[Start of section]

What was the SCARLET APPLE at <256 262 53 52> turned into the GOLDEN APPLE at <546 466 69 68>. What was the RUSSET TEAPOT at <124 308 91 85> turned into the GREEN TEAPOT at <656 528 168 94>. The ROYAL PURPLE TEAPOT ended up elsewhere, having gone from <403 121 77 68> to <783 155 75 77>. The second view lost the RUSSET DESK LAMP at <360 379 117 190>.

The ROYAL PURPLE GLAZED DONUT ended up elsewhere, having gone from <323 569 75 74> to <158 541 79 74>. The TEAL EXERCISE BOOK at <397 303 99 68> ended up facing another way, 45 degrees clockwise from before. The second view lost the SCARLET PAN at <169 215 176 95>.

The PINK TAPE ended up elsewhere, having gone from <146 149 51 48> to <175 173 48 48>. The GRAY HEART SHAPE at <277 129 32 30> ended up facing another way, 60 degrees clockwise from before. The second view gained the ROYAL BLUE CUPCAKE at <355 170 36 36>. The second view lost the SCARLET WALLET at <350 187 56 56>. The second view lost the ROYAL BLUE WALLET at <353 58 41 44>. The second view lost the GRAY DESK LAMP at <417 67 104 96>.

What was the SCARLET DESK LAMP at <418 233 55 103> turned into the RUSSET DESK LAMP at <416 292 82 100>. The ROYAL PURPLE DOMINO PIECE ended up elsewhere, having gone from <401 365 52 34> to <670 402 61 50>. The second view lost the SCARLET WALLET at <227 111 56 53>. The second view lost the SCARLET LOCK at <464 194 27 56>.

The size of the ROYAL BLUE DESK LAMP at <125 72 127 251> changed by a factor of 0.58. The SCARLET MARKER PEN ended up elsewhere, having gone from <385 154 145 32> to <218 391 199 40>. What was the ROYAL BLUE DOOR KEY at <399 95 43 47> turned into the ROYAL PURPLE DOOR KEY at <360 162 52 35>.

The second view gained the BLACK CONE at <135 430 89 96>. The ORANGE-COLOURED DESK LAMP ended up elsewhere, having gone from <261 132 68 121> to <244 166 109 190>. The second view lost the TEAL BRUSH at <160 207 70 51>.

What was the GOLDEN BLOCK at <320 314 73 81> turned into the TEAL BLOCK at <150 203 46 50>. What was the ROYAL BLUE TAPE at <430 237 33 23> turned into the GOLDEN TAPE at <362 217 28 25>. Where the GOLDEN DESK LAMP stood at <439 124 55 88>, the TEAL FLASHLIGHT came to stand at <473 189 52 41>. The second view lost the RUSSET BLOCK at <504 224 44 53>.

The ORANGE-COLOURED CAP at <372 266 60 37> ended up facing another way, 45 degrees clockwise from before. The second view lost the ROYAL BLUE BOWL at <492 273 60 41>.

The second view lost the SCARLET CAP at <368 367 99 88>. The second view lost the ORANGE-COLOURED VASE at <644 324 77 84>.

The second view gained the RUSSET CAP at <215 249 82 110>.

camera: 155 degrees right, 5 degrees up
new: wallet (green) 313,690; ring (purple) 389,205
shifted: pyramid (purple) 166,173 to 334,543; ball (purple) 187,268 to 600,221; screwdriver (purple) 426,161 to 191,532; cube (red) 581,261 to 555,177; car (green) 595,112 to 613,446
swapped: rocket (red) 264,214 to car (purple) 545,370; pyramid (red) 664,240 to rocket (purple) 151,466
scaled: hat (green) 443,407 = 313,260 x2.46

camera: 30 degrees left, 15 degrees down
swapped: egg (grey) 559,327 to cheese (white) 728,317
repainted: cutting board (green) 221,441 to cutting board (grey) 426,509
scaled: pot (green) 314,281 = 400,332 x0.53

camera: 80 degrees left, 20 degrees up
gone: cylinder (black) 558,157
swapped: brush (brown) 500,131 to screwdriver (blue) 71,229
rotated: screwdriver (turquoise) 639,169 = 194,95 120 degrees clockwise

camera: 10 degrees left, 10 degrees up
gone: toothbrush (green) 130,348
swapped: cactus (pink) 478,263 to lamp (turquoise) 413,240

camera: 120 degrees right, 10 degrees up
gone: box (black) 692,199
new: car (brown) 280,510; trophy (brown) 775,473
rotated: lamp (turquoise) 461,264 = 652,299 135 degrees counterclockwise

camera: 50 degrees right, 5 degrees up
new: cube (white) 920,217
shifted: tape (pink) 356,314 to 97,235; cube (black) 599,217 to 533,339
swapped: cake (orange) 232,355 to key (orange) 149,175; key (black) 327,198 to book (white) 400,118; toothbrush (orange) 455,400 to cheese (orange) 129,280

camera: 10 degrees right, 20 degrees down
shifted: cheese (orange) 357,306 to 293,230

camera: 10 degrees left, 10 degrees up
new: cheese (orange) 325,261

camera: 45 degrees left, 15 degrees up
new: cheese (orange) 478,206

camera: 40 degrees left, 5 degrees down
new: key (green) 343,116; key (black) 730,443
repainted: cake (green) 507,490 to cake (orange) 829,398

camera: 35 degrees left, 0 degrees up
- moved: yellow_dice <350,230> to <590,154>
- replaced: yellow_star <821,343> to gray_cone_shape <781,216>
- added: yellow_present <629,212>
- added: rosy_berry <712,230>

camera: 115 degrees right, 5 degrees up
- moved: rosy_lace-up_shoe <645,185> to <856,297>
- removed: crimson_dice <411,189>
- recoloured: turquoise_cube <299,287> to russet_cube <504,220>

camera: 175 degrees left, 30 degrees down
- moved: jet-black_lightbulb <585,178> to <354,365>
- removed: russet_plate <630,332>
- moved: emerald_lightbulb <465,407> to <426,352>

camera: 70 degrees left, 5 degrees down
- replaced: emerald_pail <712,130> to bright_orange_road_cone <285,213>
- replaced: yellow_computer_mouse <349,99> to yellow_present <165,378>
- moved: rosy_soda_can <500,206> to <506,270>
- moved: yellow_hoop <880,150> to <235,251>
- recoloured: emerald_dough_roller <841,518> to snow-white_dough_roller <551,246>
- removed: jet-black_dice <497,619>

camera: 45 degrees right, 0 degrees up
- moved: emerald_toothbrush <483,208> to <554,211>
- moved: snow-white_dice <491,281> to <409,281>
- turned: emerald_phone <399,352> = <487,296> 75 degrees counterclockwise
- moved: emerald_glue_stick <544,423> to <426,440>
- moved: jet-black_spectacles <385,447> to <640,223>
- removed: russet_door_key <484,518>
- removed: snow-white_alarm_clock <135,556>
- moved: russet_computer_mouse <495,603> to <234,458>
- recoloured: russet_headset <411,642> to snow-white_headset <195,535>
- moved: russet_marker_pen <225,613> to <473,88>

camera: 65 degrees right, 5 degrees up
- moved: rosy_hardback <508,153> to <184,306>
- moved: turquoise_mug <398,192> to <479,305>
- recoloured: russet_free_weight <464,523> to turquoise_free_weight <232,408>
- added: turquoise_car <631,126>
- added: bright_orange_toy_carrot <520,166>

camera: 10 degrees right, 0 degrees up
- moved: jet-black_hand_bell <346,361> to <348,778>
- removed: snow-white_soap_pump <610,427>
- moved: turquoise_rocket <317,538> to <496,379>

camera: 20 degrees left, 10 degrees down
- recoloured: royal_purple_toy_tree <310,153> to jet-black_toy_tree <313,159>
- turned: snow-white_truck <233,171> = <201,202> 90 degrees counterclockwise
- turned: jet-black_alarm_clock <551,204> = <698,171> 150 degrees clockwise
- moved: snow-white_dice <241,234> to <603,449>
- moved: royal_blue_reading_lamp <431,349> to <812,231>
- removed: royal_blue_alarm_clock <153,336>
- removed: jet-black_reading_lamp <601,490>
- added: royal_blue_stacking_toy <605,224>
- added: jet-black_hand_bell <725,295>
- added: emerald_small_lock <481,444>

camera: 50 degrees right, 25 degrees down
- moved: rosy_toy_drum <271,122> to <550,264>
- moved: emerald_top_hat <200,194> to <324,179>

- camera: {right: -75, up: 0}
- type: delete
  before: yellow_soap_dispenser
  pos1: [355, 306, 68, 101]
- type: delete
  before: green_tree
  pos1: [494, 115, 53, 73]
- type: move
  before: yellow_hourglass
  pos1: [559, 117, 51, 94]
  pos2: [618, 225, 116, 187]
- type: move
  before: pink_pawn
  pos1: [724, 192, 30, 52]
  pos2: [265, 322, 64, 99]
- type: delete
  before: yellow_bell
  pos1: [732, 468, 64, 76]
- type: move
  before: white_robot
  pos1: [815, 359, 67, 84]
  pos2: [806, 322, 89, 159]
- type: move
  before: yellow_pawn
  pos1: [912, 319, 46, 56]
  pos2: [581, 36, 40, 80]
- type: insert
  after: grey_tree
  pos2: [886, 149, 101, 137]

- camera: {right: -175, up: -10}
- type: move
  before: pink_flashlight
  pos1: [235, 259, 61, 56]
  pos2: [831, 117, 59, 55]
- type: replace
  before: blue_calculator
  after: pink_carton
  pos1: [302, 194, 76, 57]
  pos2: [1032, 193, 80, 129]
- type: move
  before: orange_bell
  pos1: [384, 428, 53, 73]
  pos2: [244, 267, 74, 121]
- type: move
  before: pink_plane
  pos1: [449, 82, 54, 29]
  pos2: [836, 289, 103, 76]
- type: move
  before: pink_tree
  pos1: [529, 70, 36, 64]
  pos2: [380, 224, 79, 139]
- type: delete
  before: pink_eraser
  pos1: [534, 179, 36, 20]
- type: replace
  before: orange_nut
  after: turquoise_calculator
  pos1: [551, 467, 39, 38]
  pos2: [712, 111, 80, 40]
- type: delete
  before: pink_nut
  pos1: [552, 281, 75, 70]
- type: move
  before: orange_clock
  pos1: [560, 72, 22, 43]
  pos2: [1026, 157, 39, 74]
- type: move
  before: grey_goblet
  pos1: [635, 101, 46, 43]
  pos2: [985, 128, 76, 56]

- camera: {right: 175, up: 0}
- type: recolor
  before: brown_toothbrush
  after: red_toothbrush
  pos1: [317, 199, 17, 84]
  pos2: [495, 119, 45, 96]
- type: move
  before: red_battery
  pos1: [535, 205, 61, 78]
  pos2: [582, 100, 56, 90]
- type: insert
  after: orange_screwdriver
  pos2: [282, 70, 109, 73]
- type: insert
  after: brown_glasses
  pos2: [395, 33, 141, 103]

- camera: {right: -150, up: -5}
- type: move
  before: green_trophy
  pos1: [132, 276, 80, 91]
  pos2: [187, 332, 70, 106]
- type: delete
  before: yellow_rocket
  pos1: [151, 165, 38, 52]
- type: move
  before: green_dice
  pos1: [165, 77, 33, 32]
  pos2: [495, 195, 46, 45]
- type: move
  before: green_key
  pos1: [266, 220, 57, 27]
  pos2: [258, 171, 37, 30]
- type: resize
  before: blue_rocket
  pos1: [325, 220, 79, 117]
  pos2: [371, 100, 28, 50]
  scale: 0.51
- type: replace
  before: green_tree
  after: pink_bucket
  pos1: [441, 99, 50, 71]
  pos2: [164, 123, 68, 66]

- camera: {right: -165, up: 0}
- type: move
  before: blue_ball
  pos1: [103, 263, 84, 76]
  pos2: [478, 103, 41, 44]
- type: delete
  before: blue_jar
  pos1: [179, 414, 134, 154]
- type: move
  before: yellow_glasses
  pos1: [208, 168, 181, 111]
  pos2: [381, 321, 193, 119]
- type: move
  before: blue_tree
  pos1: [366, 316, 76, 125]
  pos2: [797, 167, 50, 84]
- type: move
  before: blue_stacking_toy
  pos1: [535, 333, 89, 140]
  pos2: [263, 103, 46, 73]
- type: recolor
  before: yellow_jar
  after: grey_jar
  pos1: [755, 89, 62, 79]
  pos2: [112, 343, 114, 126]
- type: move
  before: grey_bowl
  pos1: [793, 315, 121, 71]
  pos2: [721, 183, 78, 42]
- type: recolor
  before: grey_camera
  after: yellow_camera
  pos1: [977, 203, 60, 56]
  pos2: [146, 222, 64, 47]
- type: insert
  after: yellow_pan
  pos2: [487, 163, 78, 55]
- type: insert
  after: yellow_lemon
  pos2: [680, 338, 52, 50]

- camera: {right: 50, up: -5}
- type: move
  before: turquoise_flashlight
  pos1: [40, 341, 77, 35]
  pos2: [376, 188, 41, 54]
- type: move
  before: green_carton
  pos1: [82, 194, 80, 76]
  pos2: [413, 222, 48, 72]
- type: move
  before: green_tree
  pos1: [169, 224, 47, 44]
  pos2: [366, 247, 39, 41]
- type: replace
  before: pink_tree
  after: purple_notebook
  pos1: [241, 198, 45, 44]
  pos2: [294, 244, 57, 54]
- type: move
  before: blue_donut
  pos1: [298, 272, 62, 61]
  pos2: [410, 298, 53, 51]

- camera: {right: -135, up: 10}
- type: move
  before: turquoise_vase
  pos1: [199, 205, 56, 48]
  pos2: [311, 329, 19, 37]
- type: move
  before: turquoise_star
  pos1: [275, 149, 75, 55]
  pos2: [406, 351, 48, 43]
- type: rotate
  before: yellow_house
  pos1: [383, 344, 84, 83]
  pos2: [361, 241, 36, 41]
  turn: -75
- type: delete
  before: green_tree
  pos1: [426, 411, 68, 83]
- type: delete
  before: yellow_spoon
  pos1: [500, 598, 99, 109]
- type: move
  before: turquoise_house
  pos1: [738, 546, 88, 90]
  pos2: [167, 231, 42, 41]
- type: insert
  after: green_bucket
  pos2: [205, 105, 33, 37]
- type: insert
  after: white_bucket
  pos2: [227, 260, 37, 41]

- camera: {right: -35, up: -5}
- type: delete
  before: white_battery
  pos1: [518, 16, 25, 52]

[End of section]

=== Exercise objective ===
Look above for the line holding "before: yellow_soap_dispenser" and the line holding "after: grey_tree". Retype both, and every line between them, word for word and nothing else.

=== Exercise answer ===
  before: yellow_soap_dispenser
  pos1: [355, 306, 68, 101]
- type: delete
  before: green_tree
  pos1: [494, 115, 53, 73]
- type: move
  before: yellow_hourglass
  pos1: [559, 117, 51, 94]
  pos2: [618, 225, 116, 187]
- type: move
  before: pink_pawn
  pos1: [724, 192, 30, 52]
  pos2: [265, 322, 64, 99]
- type: delete
  before: yellow_bell
  pos1: [732, 468, 64, 76]
- type: move
  before: white_robot
  pos1: [815, 359, 67, 84]
  pos2: [806, 322, 89, 159]
- type: move
  before: yellow_pawn
  pos1: [912, 319, 46, 56]
  pos2: [581, 36, 40, 80]
- type: insert
  after: grey_tree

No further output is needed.